• Work order:
Considering every line below, count those with the word "plate" and give only the result.

• Dataset section:
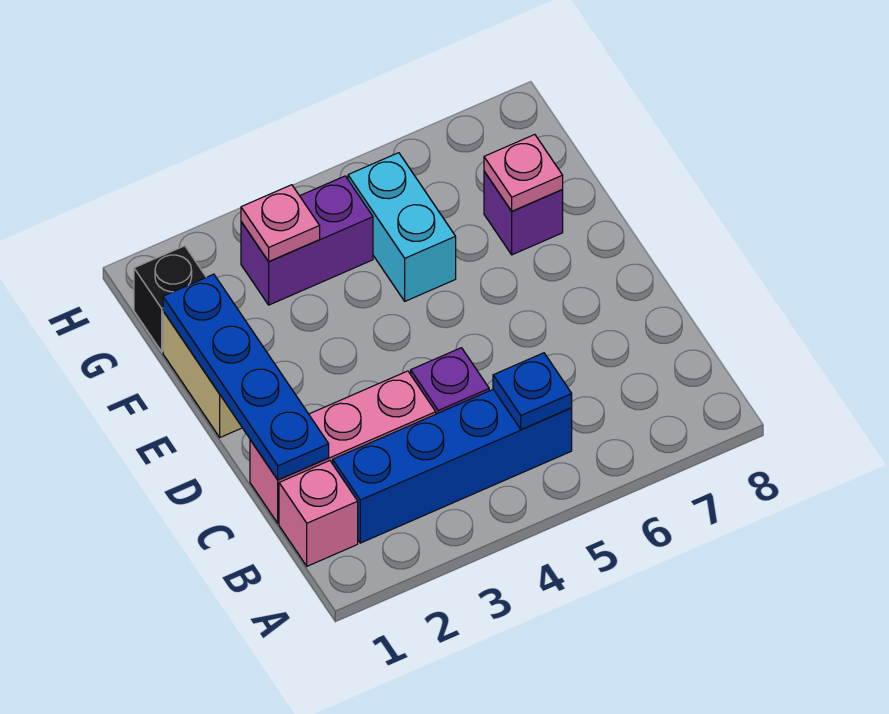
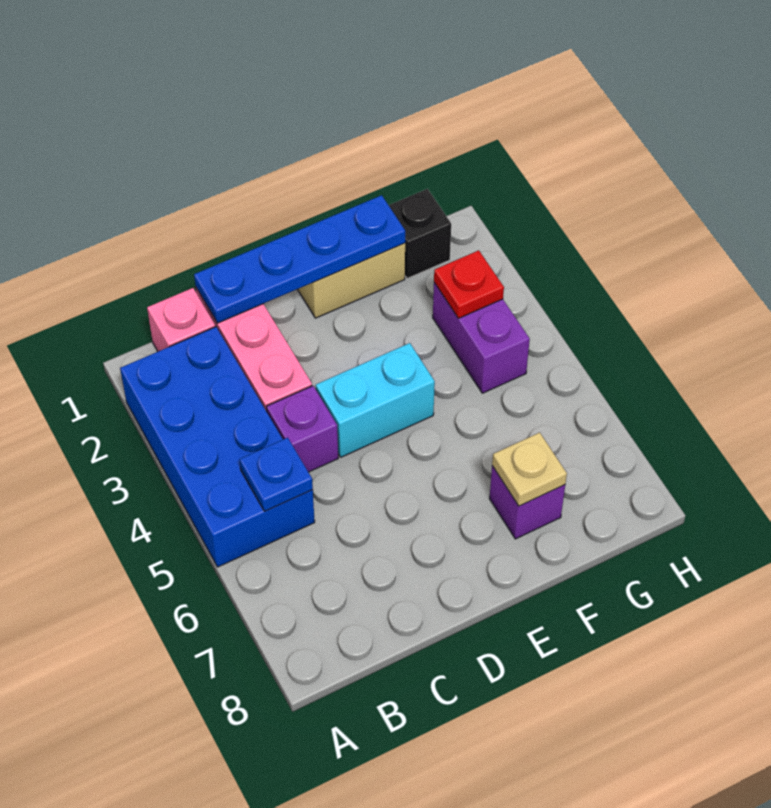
blue brick B2:B5 level 1 -> blue brick A2:B5 level 1
cyan brick F5:G5 level 1 -> cyan brick D4:E4 level 1
pink plate F7 level 2 -> tan plate F7 level 2
pink plate G3 level 2 -> red plate G3 level 2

• Exercise result:
2